* _Records for the task_:
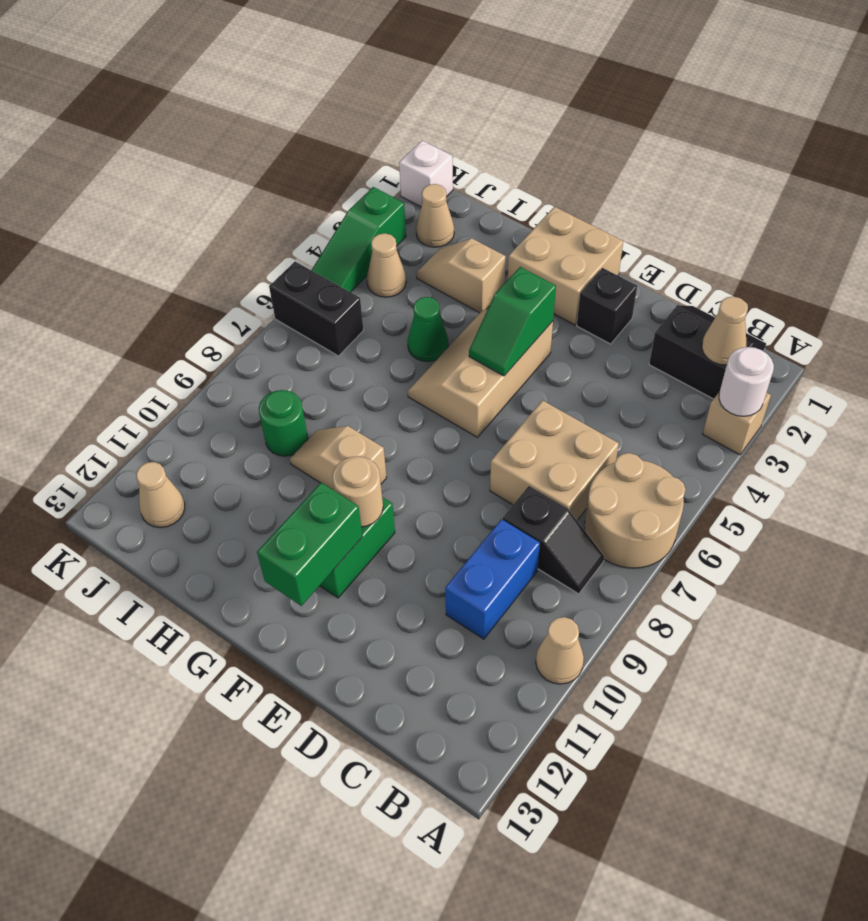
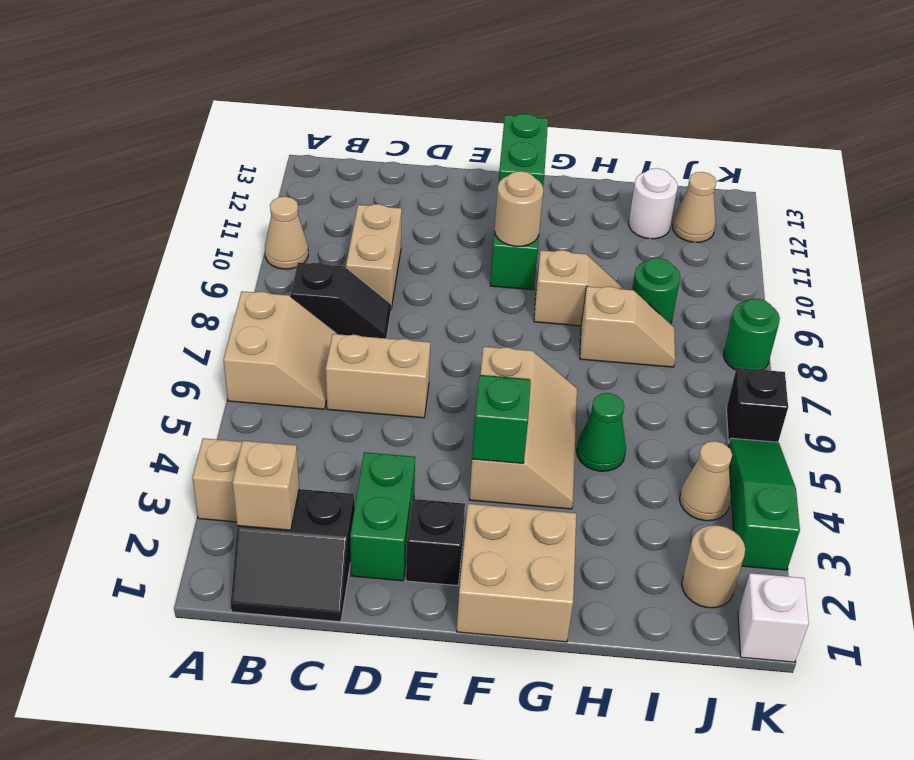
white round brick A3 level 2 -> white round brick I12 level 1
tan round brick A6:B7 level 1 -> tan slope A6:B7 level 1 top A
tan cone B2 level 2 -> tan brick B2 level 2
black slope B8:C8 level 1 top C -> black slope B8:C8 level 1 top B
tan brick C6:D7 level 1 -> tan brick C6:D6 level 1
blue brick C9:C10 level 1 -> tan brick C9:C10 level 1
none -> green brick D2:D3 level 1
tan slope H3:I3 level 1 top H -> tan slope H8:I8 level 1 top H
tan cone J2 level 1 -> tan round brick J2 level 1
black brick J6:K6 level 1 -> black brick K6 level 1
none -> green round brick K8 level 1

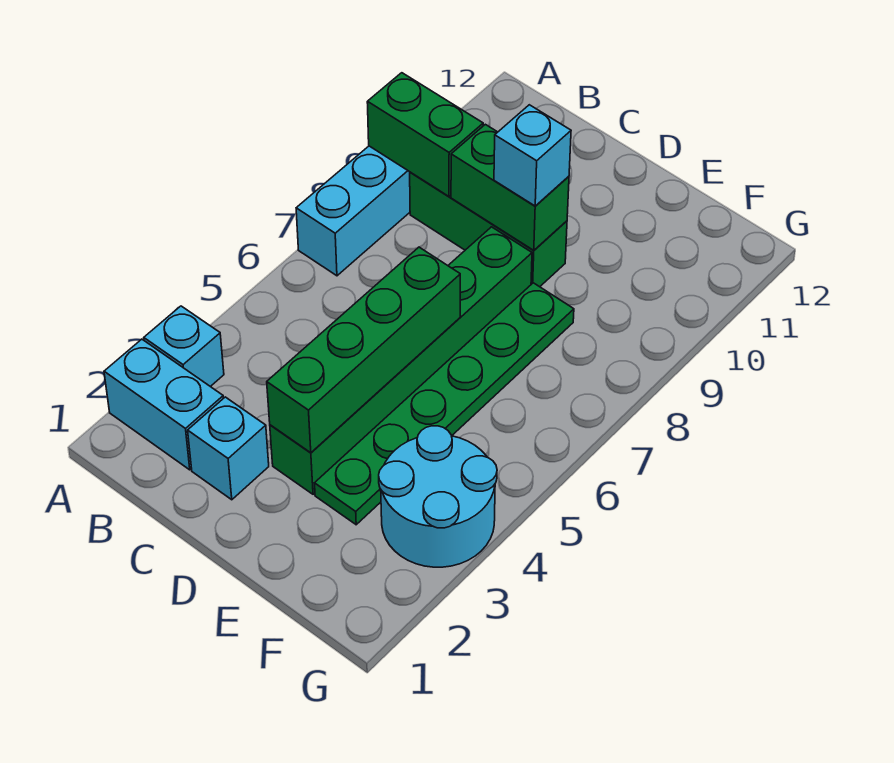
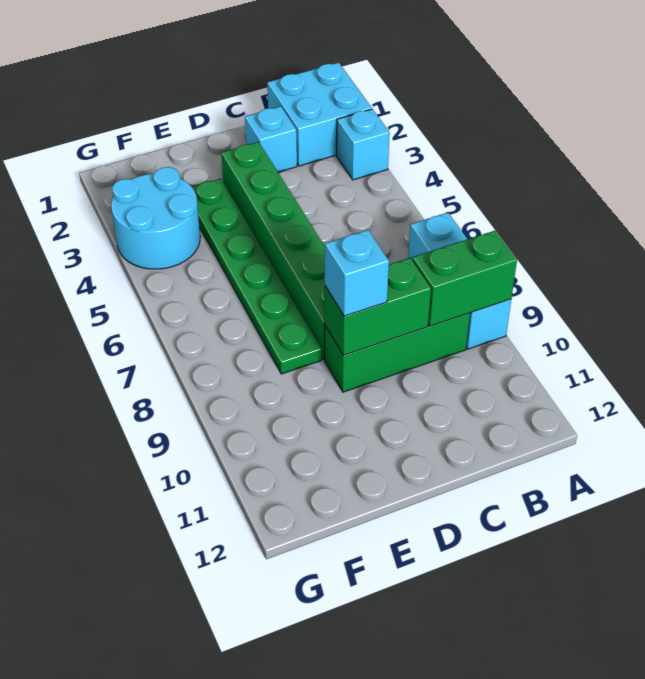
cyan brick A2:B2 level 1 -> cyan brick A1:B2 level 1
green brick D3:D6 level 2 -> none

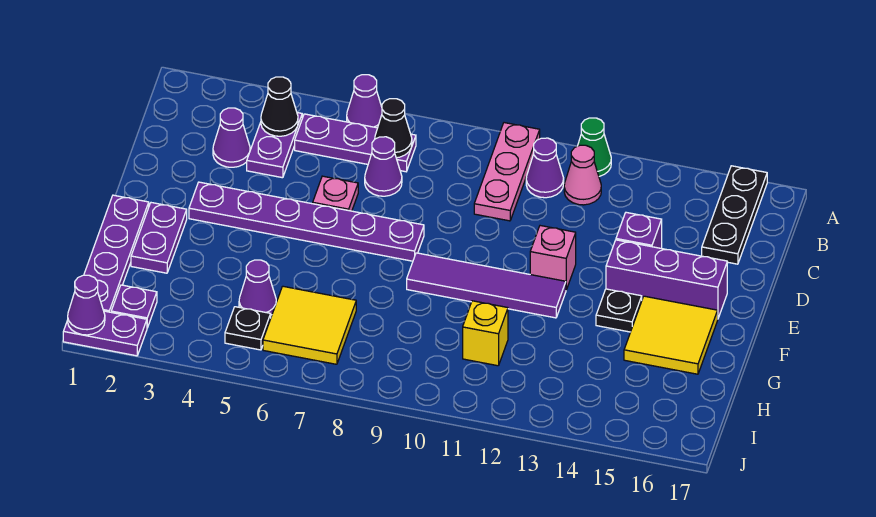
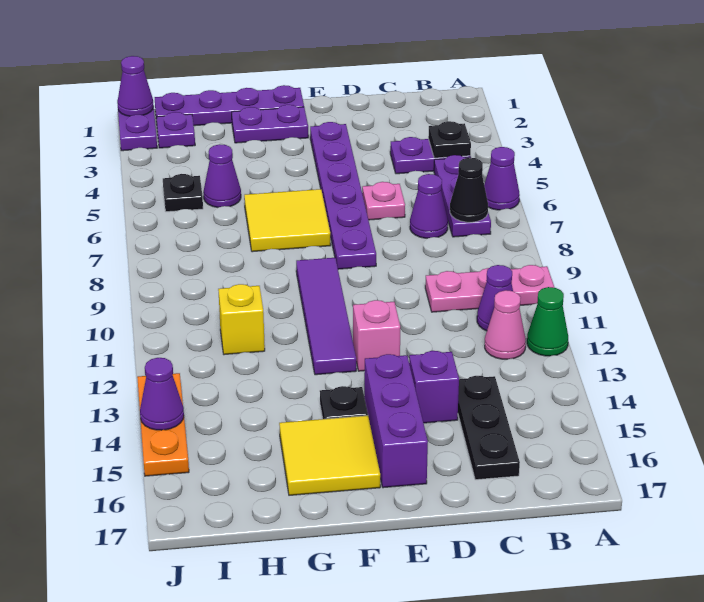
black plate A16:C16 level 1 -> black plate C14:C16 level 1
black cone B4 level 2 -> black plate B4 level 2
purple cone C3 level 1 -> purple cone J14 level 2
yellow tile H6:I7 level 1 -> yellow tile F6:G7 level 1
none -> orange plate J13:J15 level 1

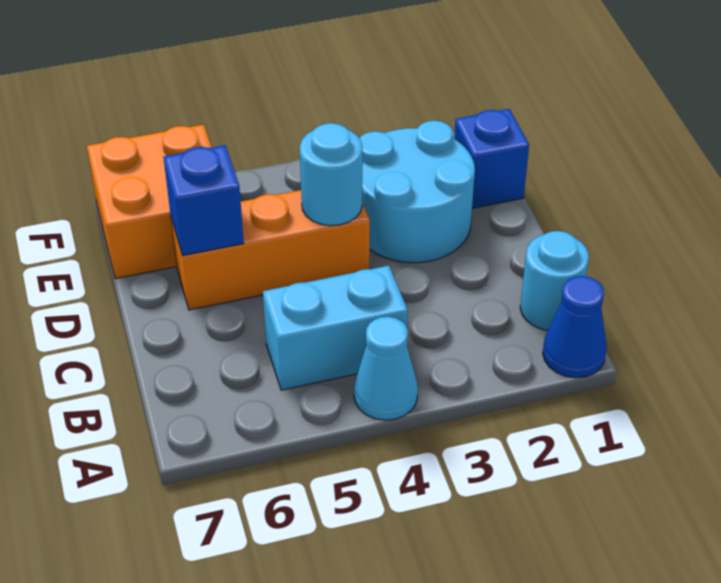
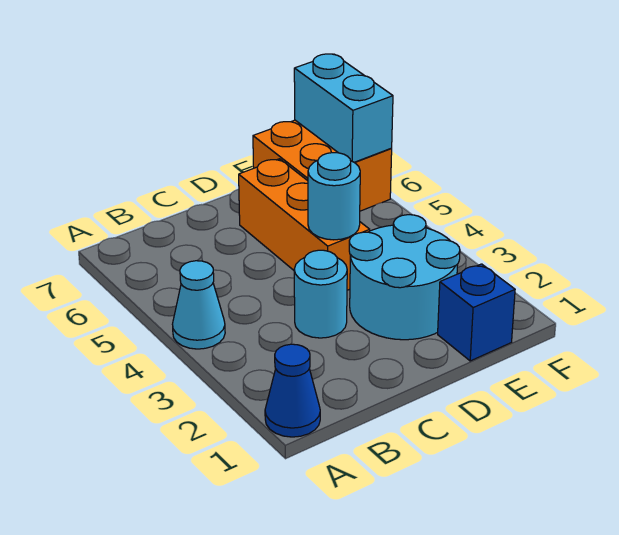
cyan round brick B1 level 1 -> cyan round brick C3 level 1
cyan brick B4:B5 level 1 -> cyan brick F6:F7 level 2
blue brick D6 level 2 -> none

* _Assignment_:
Word for word, retype the lines from the one that contains "tan cone J2" through the final line of the data, both ends included, excluding pictures.

* _Answer to this exercise_:
tan cone J2 level 1 -> tan round brick J2 level 1
black brick J6:K6 level 1 -> black brick K6 level 1
none -> green round brick K8 level 1

cyan brick A2:B2 level 1 -> cyan brick A1:B2 level 1
green brick D3:D6 level 2 -> none

black plate A16:C16 level 1 -> black plate C14:C16 level 1
black cone B4 level 2 -> black plate B4 level 2
purple cone C3 level 1 -> purple cone J14 level 2
yellow tile H6:I7 level 1 -> yellow tile F6:G7 level 1
none -> orange plate J13:J15 level 1

cyan round brick B1 level 1 -> cyan round brick C3 level 1
cyan brick B4:B5 level 1 -> cyan brick F6:F7 level 2
blue brick D6 level 2 -> none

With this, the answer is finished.